_PROVIDED DATA_
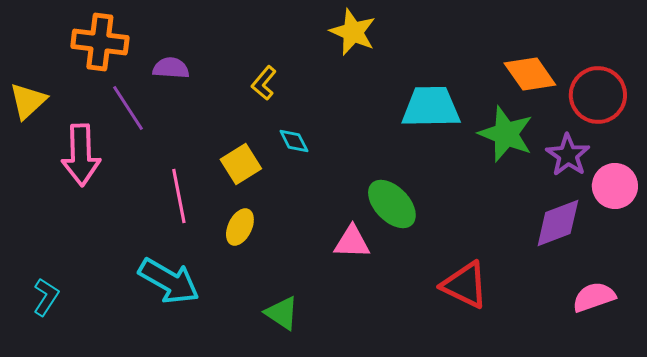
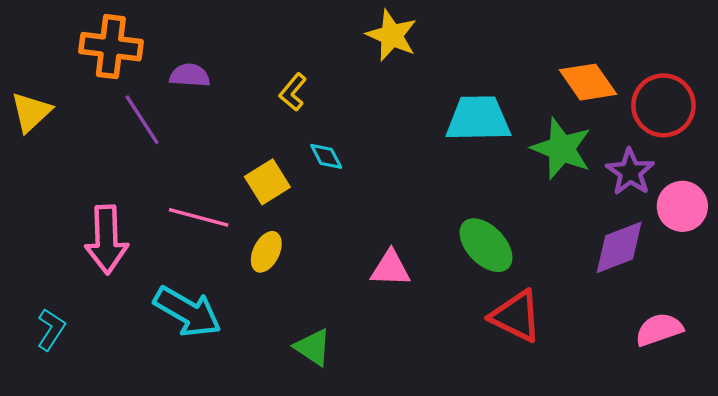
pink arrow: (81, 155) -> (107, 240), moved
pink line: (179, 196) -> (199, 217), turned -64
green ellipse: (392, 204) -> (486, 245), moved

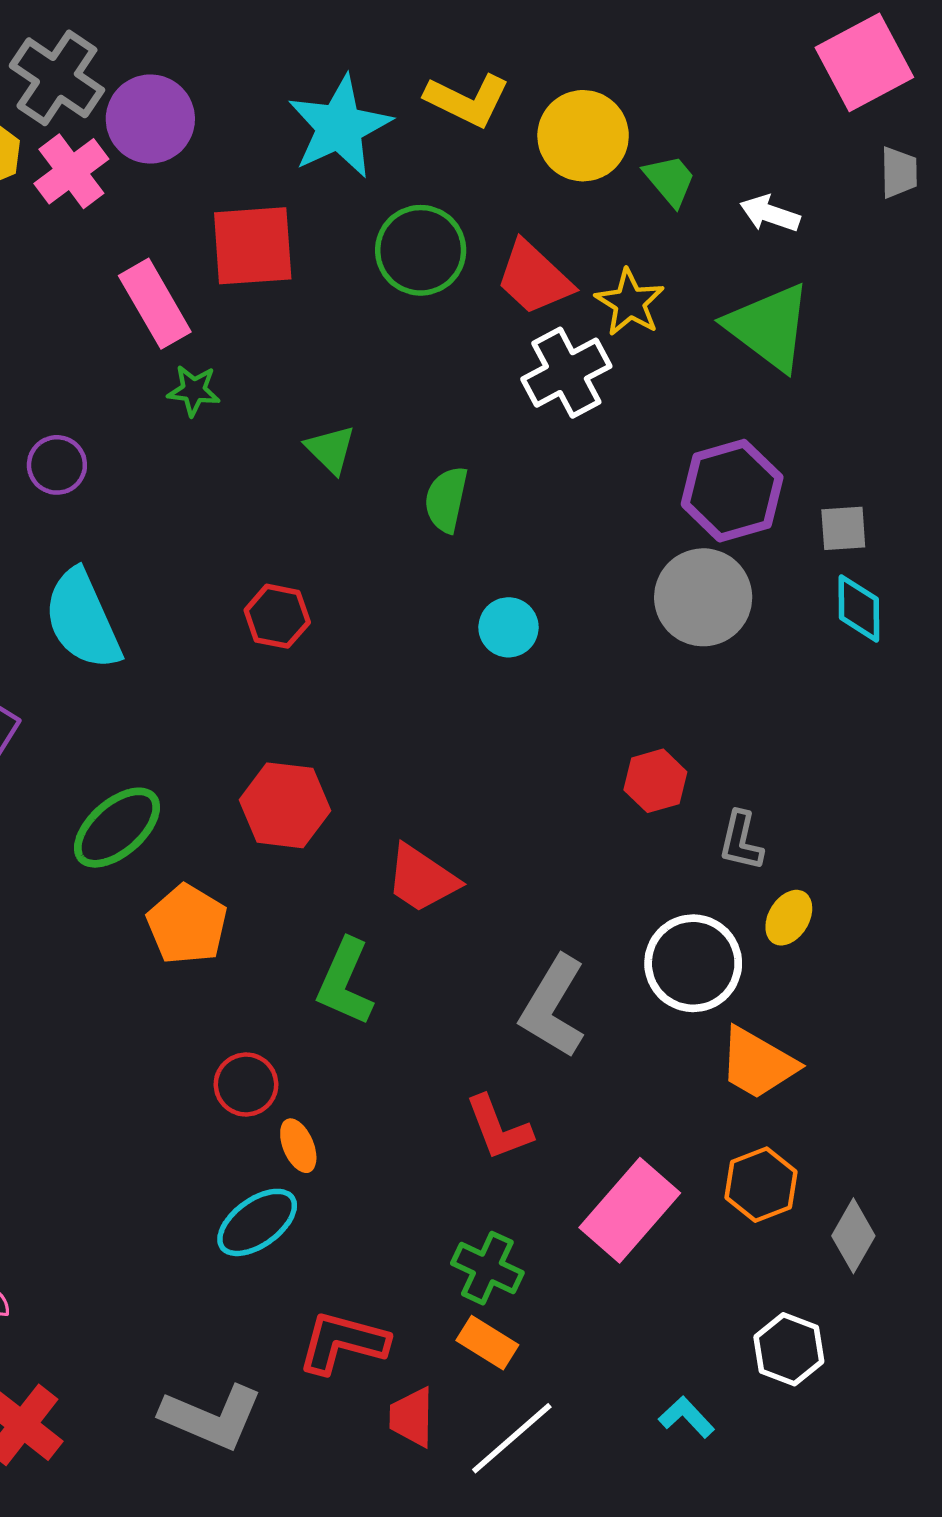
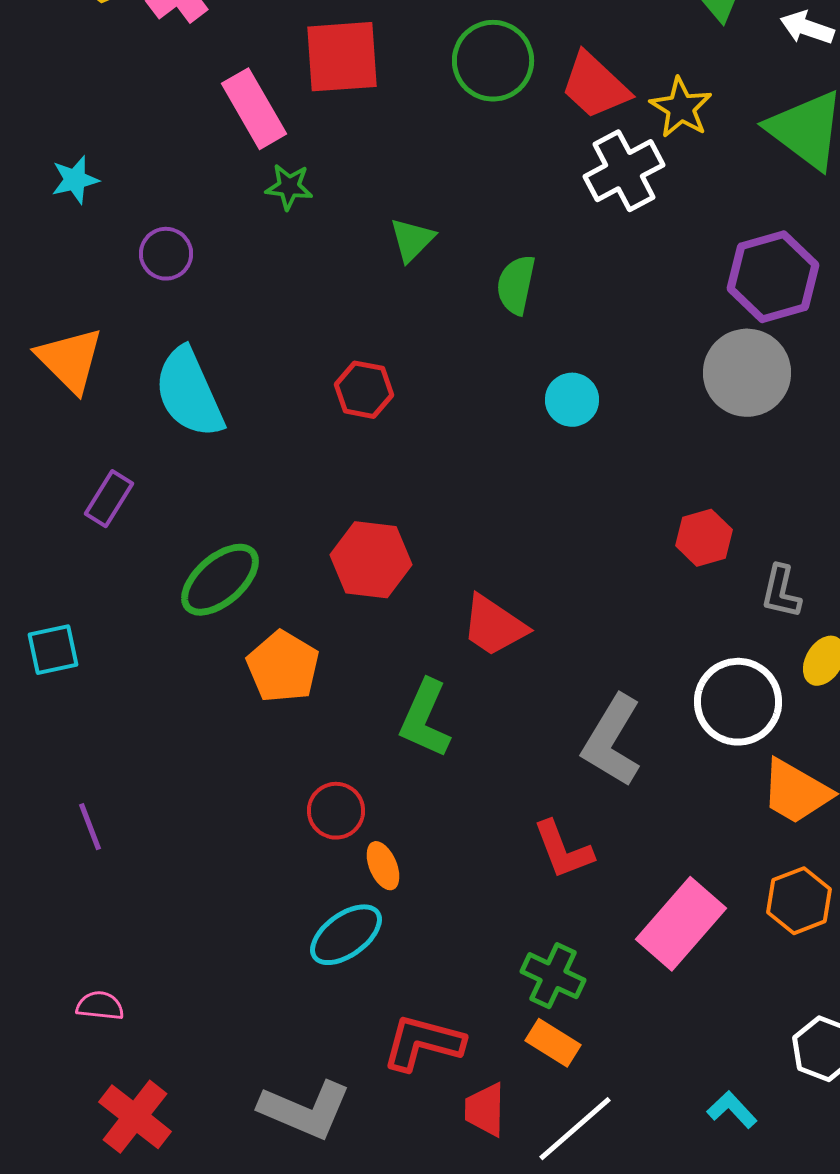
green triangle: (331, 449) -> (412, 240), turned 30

---

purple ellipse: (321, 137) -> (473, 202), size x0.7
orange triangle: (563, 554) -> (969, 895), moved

_ACTIVITY_
Using the material, show each line where the string "triangle" can be found.

_OUTPUT OF THE TASK_
green triangle: (331, 449) -> (412, 240), turned 30
orange triangle: (563, 554) -> (969, 895), moved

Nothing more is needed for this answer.